• [Activity]:
Leaving out pictures, output exactly the lines below from the one that has "GAS pin DO: A2 -> TX" through the one that has "SD3 pin MISO: RX -> A2", and nothing else.

%%

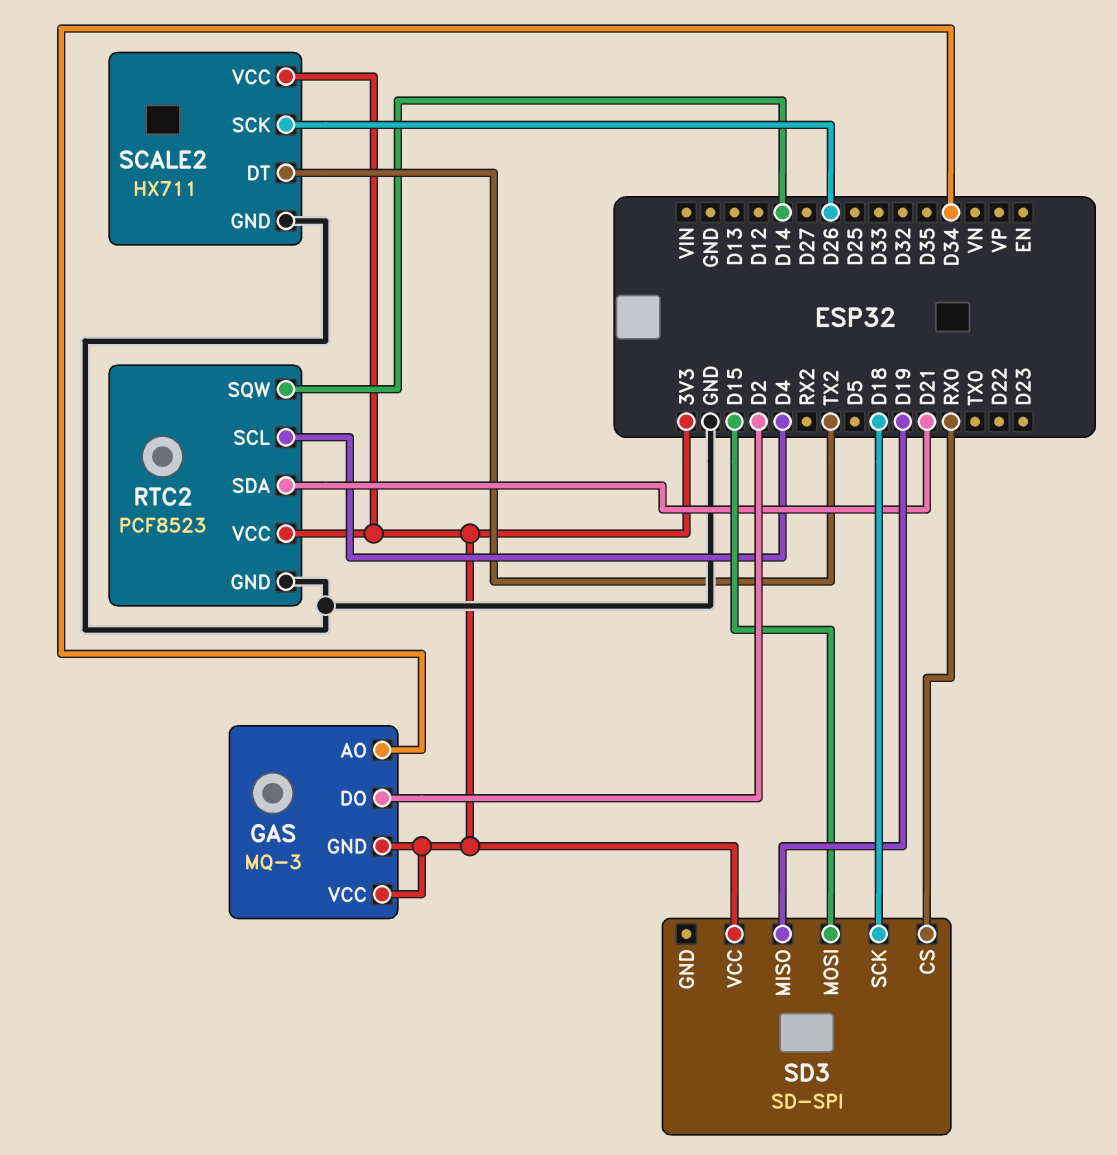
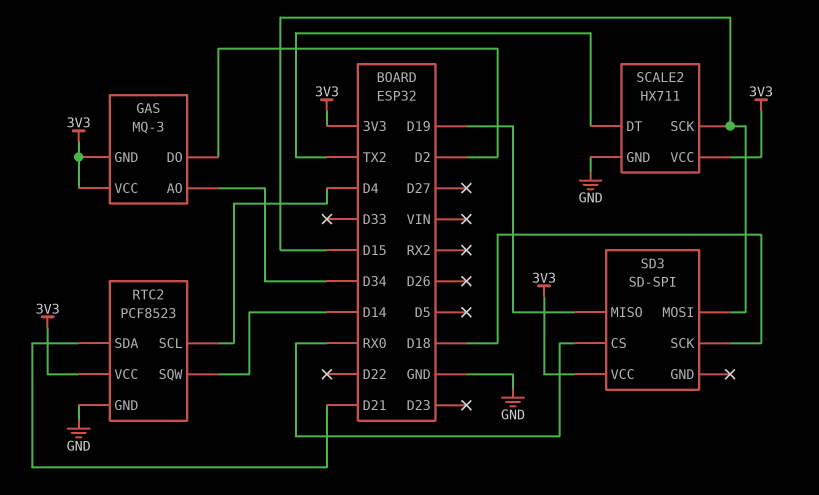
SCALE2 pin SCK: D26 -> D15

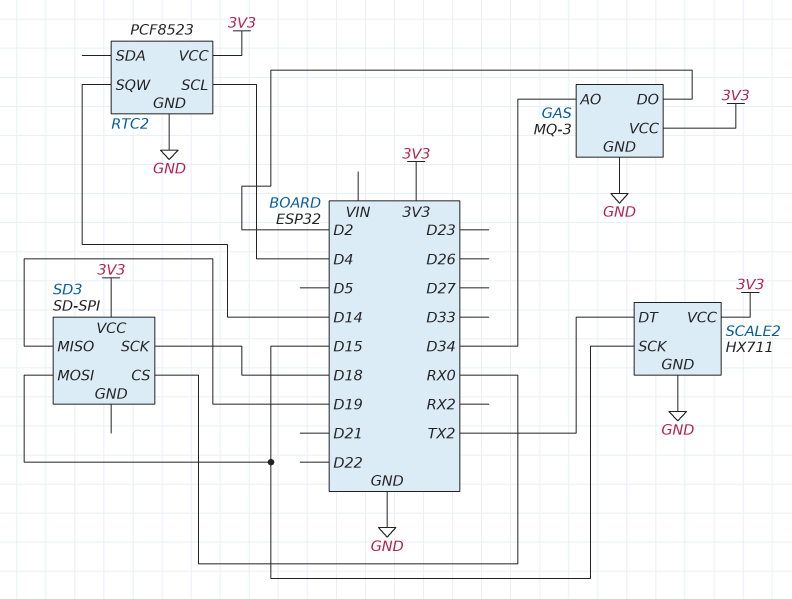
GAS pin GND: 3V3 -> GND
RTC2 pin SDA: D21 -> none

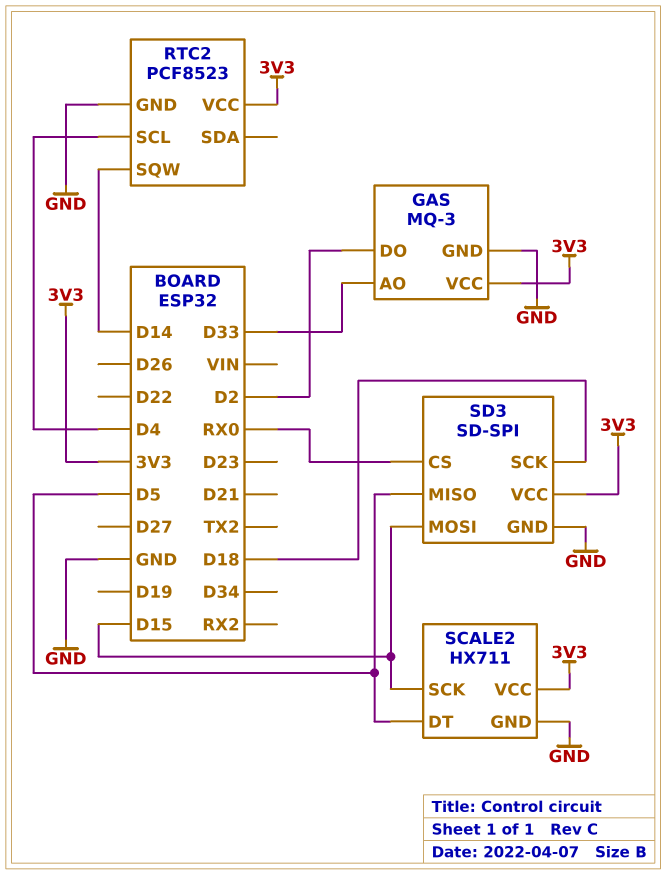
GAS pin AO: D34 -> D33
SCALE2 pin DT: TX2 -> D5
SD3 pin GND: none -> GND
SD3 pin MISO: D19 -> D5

%%
%%

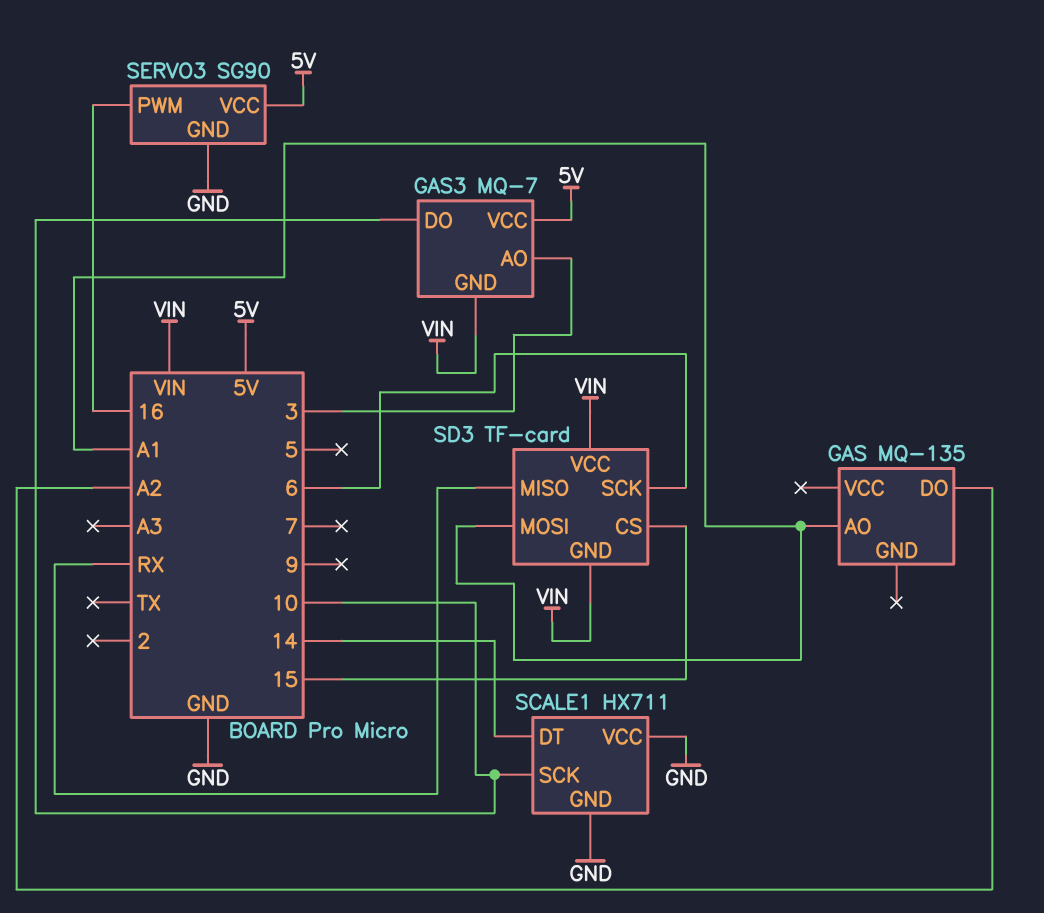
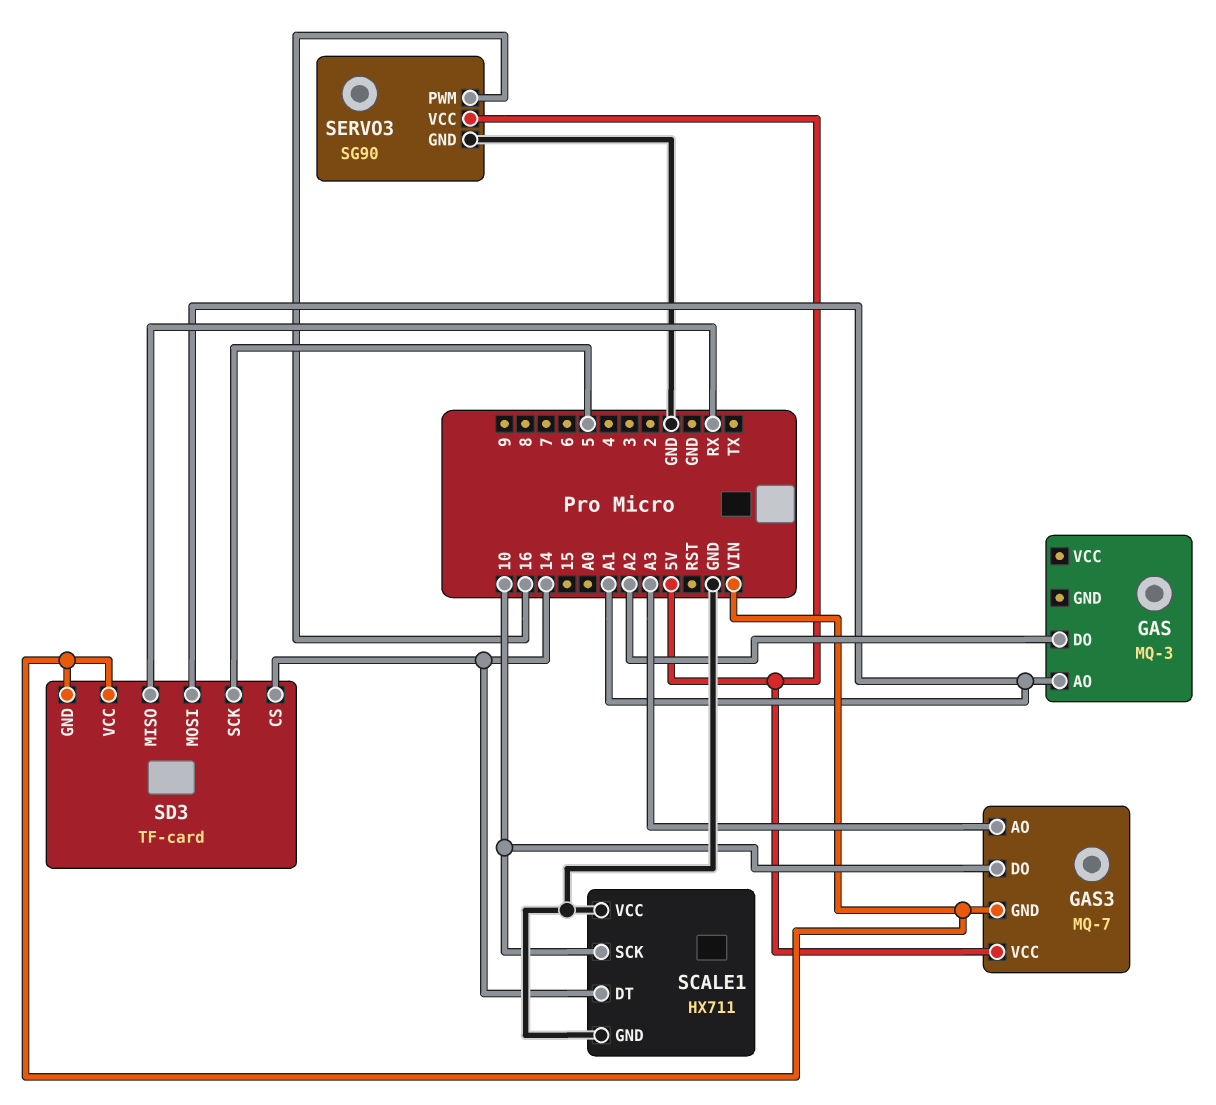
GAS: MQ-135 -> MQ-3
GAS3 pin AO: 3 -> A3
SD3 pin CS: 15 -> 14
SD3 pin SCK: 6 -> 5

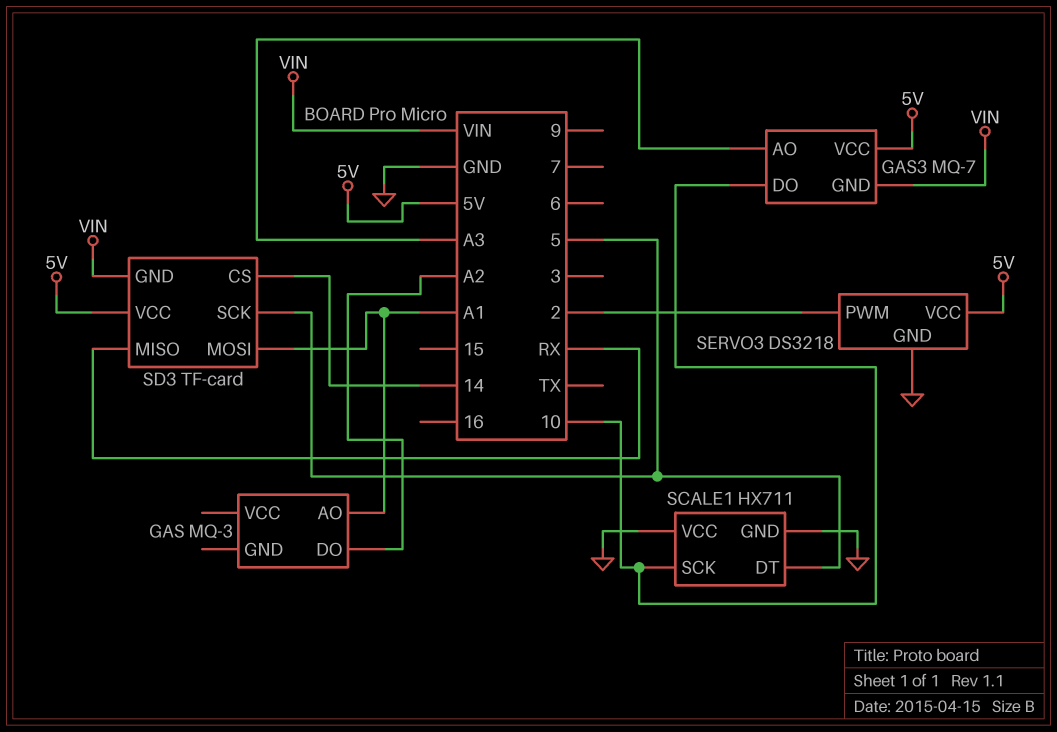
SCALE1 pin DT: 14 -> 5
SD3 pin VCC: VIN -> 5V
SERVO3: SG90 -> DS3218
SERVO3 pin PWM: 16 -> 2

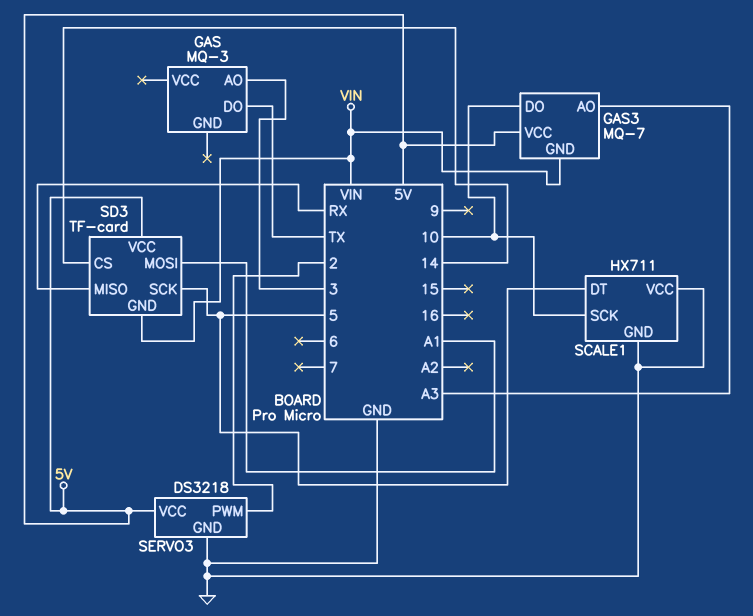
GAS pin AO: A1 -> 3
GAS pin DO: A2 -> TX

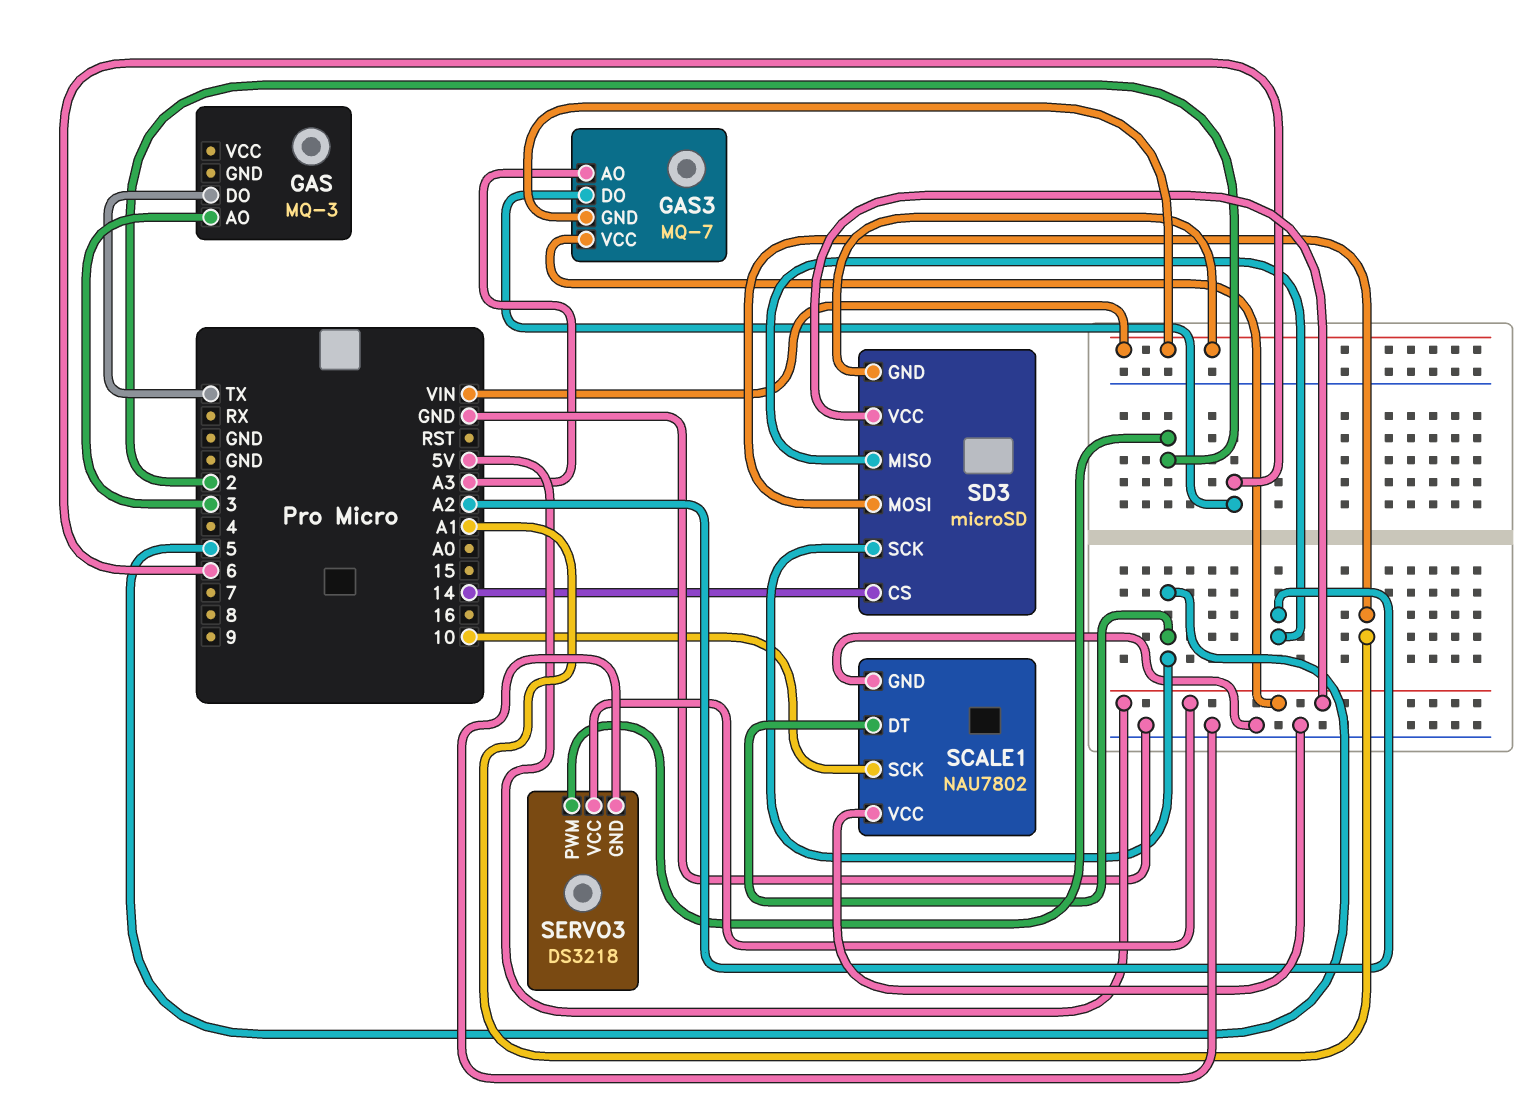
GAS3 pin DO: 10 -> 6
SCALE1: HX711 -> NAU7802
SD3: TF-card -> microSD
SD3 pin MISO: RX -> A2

%%

• [Response]:
GAS pin DO: A2 -> TX

GAS3 pin DO: 10 -> 6
SCALE1: HX711 -> NAU7802
SD3: TF-card -> microSD
SD3 pin MISO: RX -> A2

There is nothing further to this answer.